[Records excerpted from a collection]
- Opening Delimiter -

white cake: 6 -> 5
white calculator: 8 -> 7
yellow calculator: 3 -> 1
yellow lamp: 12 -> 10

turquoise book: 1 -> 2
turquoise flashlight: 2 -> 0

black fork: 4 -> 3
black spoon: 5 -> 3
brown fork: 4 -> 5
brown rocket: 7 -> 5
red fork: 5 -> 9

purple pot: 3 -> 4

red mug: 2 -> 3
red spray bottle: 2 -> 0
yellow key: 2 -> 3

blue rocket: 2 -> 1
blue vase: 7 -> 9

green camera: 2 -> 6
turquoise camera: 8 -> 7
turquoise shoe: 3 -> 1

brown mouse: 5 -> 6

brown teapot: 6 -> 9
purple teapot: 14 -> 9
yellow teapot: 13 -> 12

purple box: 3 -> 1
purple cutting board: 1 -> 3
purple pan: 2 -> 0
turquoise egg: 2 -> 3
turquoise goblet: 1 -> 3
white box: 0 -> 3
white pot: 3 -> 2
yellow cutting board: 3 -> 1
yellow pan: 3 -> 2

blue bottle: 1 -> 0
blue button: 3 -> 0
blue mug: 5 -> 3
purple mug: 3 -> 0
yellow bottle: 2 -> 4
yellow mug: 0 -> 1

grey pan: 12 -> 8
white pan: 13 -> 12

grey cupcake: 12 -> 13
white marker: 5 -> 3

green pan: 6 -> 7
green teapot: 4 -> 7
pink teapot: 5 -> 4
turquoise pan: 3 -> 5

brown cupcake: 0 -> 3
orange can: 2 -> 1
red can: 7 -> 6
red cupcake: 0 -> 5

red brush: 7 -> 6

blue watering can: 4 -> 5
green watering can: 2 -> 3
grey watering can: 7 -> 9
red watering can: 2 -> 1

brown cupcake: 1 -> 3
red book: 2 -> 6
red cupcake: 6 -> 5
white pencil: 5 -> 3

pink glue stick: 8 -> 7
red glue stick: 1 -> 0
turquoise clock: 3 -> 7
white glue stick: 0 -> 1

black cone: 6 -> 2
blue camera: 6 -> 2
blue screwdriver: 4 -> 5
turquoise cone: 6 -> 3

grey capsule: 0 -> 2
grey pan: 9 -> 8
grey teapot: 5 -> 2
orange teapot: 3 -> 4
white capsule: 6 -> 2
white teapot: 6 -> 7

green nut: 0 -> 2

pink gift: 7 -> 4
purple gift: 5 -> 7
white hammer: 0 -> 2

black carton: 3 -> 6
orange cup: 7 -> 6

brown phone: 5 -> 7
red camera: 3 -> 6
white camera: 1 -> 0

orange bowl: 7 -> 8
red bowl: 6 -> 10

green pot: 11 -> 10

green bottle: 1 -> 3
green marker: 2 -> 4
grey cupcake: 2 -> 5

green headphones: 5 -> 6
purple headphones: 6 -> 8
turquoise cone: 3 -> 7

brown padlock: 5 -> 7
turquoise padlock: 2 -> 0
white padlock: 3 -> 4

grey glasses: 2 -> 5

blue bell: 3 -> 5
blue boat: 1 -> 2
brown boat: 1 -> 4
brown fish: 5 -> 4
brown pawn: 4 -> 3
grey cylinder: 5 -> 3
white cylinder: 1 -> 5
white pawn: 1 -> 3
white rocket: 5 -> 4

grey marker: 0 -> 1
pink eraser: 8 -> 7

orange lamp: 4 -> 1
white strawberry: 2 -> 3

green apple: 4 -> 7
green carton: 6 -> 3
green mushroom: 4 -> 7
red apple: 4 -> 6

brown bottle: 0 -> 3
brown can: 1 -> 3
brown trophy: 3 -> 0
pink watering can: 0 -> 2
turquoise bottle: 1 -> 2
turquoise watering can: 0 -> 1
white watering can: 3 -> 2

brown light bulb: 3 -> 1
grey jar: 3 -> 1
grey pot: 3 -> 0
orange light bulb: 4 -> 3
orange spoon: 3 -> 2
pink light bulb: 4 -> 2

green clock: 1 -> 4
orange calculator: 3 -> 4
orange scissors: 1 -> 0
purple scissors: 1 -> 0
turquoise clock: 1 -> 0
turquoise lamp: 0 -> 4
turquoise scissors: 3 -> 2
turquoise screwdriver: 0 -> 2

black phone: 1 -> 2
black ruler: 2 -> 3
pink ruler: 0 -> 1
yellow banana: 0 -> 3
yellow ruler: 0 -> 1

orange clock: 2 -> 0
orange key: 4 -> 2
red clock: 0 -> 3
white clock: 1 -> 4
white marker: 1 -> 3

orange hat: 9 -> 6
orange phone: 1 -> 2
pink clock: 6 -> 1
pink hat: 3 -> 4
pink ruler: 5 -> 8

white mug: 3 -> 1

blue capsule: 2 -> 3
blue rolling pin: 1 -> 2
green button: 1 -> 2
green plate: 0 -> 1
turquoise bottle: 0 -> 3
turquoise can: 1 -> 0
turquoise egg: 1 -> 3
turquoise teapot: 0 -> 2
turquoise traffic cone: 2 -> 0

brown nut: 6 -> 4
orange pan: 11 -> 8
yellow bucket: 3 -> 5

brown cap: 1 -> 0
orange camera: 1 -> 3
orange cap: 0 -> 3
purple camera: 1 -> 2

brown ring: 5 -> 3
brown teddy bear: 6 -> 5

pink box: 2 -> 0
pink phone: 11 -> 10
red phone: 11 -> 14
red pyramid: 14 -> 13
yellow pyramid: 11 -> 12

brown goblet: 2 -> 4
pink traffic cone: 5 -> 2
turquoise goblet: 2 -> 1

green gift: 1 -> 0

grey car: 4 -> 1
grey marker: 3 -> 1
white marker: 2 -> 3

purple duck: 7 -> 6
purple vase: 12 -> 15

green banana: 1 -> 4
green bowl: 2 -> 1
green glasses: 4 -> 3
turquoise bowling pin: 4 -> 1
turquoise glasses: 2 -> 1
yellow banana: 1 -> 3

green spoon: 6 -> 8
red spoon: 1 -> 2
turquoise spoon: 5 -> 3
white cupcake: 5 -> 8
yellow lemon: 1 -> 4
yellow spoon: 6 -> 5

- Closing Delimiter -

# WORK TO BE COMPLETED
Give back the opening line of the records above and every line after it, up to and including the one with "grey cupcake: 2 -> 5", unchanged.

# PROBLEM SOLUTION
white cake: 6 -> 5
white calculator: 8 -> 7
yellow calculator: 3 -> 1
yellow lamp: 12 -> 10

turquoise book: 1 -> 2
turquoise flashlight: 2 -> 0

black fork: 4 -> 3
black spoon: 5 -> 3
brown fork: 4 -> 5
brown rocket: 7 -> 5
red fork: 5 -> 9

purple pot: 3 -> 4

red mug: 2 -> 3
red spray bottle: 2 -> 0
yellow key: 2 -> 3

blue rocket: 2 -> 1
blue vase: 7 -> 9

green camera: 2 -> 6
turquoise camera: 8 -> 7
turquoise shoe: 3 -> 1

brown mouse: 5 -> 6

brown teapot: 6 -> 9
purple teapot: 14 -> 9
yellow teapot: 13 -> 12

purple box: 3 -> 1
purple cutting board: 1 -> 3
purple pan: 2 -> 0
turquoise egg: 2 -> 3
turquoise goblet: 1 -> 3
white box: 0 -> 3
white pot: 3 -> 2
yellow cutting board: 3 -> 1
yellow pan: 3 -> 2

blue bottle: 1 -> 0
blue button: 3 -> 0
blue mug: 5 -> 3
purple mug: 3 -> 0
yellow bottle: 2 -> 4
yellow mug: 0 -> 1

grey pan: 12 -> 8
white pan: 13 -> 12

grey cupcake: 12 -> 13
white marker: 5 -> 3

green pan: 6 -> 7
green teapot: 4 -> 7
pink teapot: 5 -> 4
turquoise pan: 3 -> 5

brown cupcake: 0 -> 3
orange can: 2 -> 1
red can: 7 -> 6
red cupcake: 0 -> 5

red brush: 7 -> 6

blue watering can: 4 -> 5
green watering can: 2 -> 3
grey watering can: 7 -> 9
red watering can: 2 -> 1

brown cupcake: 1 -> 3
red book: 2 -> 6
red cupcake: 6 -> 5
white pencil: 5 -> 3

pink glue stick: 8 -> 7
red glue stick: 1 -> 0
turquoise clock: 3 -> 7
white glue stick: 0 -> 1

black cone: 6 -> 2
blue camera: 6 -> 2
blue screwdriver: 4 -> 5
turquoise cone: 6 -> 3

grey capsule: 0 -> 2
grey pan: 9 -> 8
grey teapot: 5 -> 2
orange teapot: 3 -> 4
white capsule: 6 -> 2
white teapot: 6 -> 7

green nut: 0 -> 2

pink gift: 7 -> 4
purple gift: 5 -> 7
white hammer: 0 -> 2

black carton: 3 -> 6
orange cup: 7 -> 6

brown phone: 5 -> 7
red camera: 3 -> 6
white camera: 1 -> 0

orange bowl: 7 -> 8
red bowl: 6 -> 10

green pot: 11 -> 10

green bottle: 1 -> 3
green marker: 2 -> 4
grey cupcake: 2 -> 5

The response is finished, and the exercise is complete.